#### Task description
Whatever appears in the records apart from pictures must be reproduced exactly.

#### Records shown

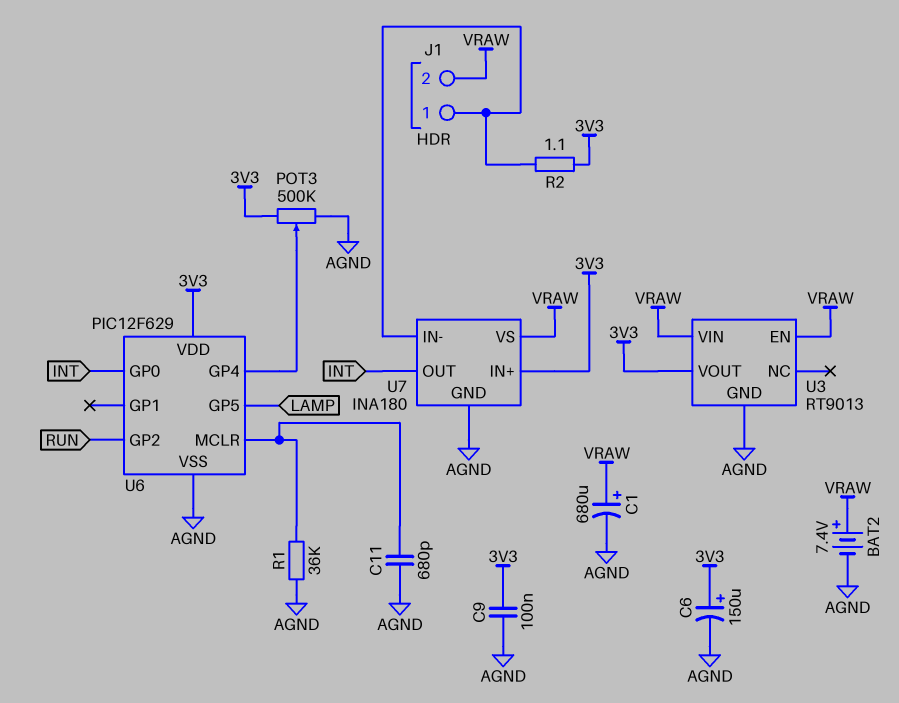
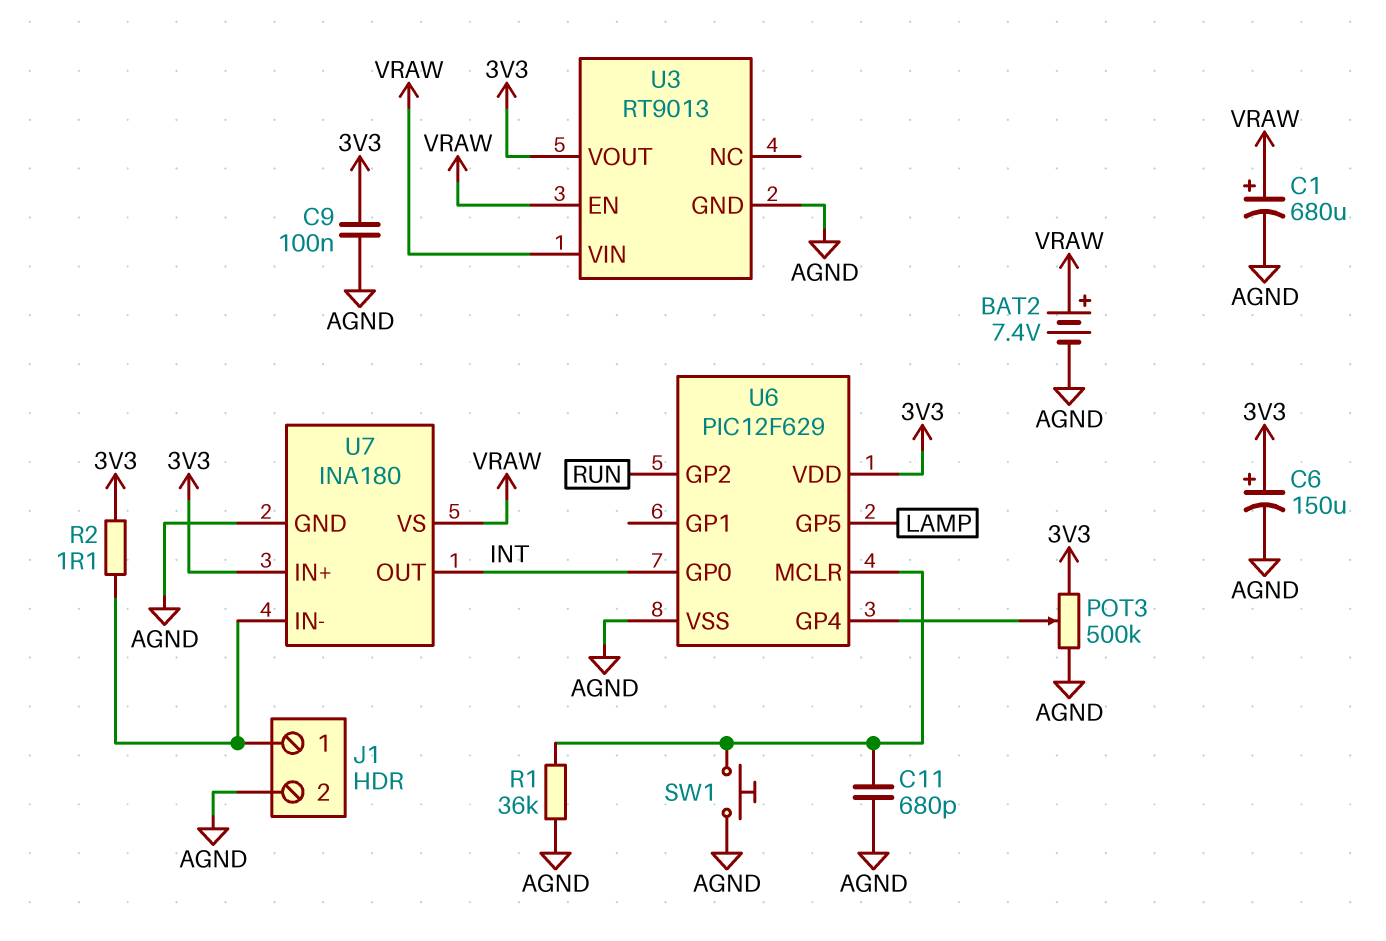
J1 pin 2: VRAW -> AGND
SW1: none -> button (AGND, U6/MCLR)

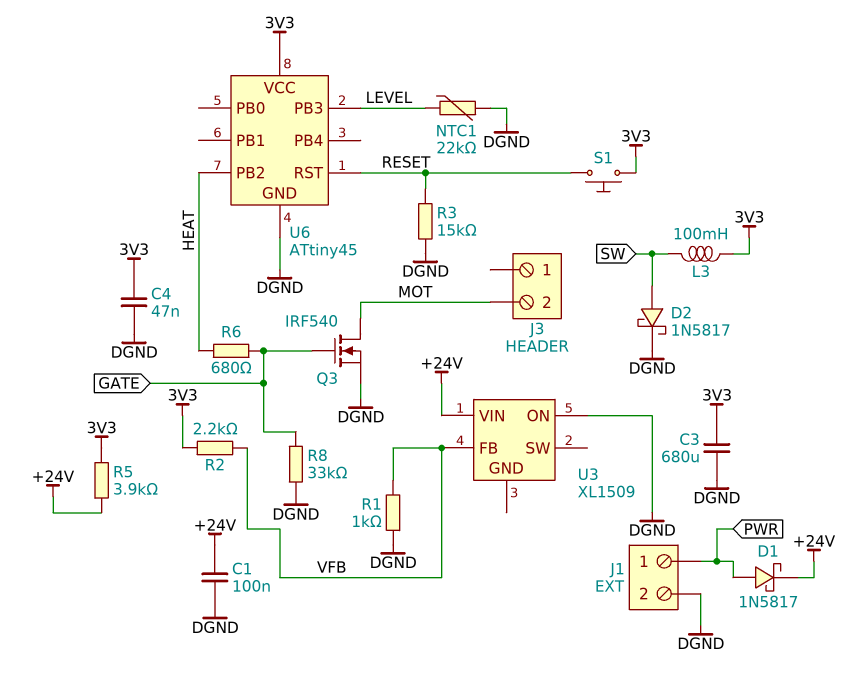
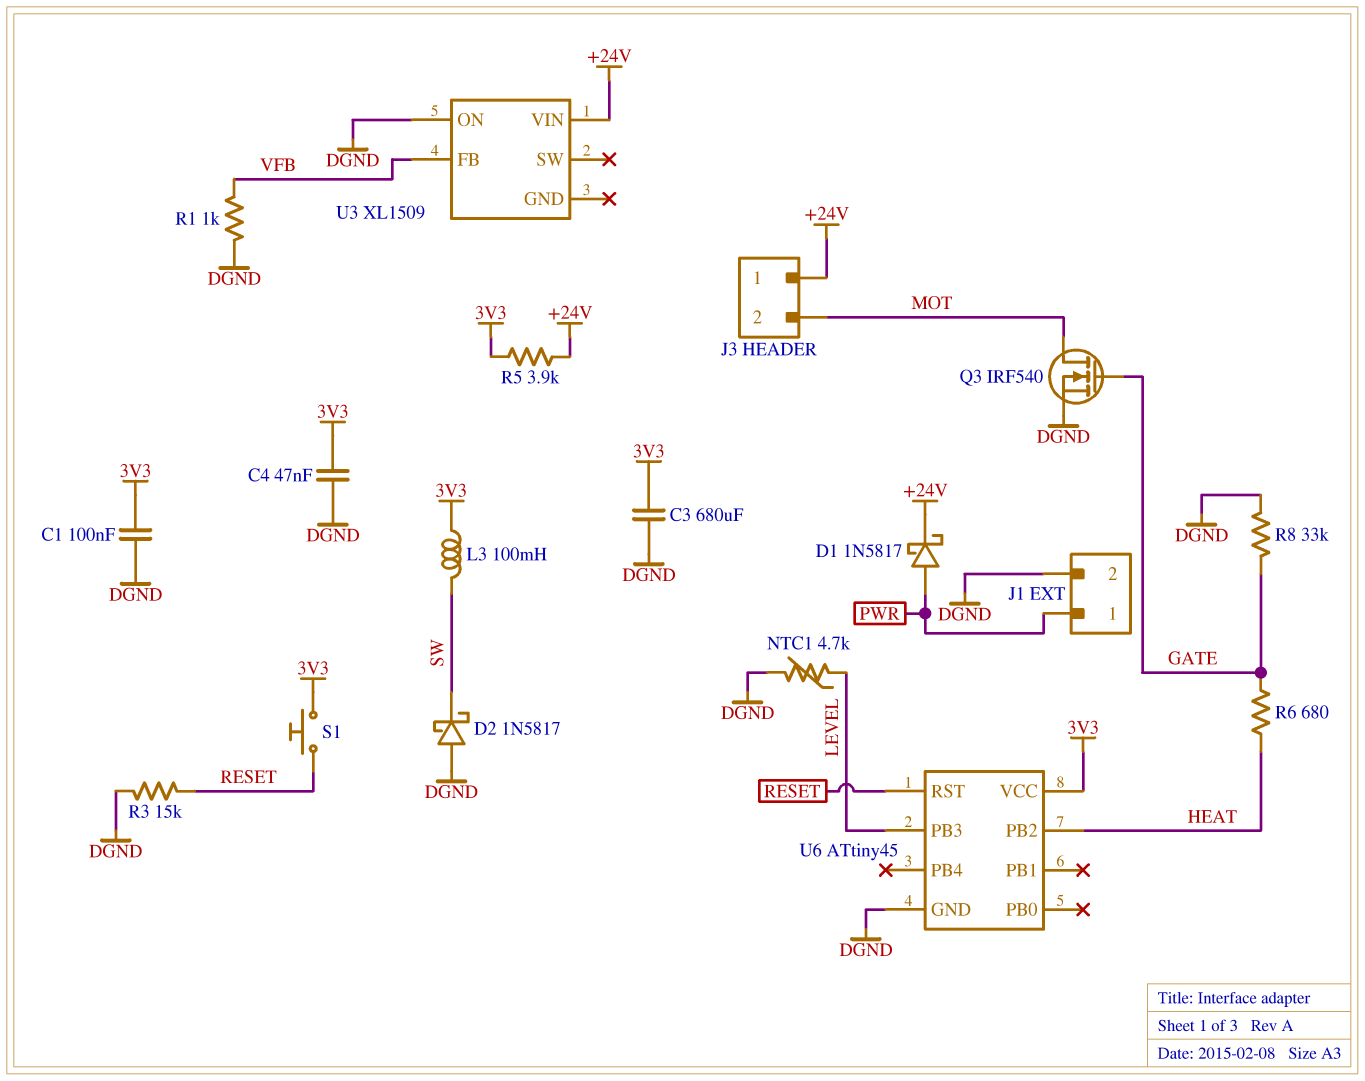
C1: 100nF (+24V, DGND) -> 100nF (3V3, DGND)
D2: schottky 1N5817 (A SW, K DGND) -> schottky 1N5817 (A DGND, K SW)
J3 pin 1: none -> +24V
NTC1: 22k (DGND, LEVEL) -> 4.7k (DGND, LEVEL)
R2: 2.2k (3V3, VFB) -> none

#### Written reply
J1 pin 2: VRAW -> AGND
SW1: none -> button (AGND, U6/MCLR)

C1: 100nF (+24V, DGND) -> 100nF (3V3, DGND)
D2: schottky 1N5817 (A SW, K DGND) -> schottky 1N5817 (A DGND, K SW)
J3 pin 1: none -> +24V
NTC1: 22k (DGND, LEVEL) -> 4.7k (DGND, LEVEL)
R2: 2.2k (3V3, VFB) -> none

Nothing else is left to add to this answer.